start

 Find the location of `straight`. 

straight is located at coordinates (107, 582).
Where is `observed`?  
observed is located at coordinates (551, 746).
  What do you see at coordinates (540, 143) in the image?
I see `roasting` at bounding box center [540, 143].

end

■ **Exercise brief**
Rewrite the rows above as a Markdown table with the columns No. and Text, giving each non-blank line its own numbered row.

■ **Solution to this task**
| No. | Text |
|---|---|
| 1 |  Find the location of `straight`.  |
| 2 | straight is located at coordinates (107, 582). |
| 3 | Where is `observed`?   |
| 4 | observed is located at coordinates (551, 746). |
| 5 |   What do you see at coordinates (540, 143) in the image? |
| 6 | I see `roasting` at bounding box center [540, 143]. |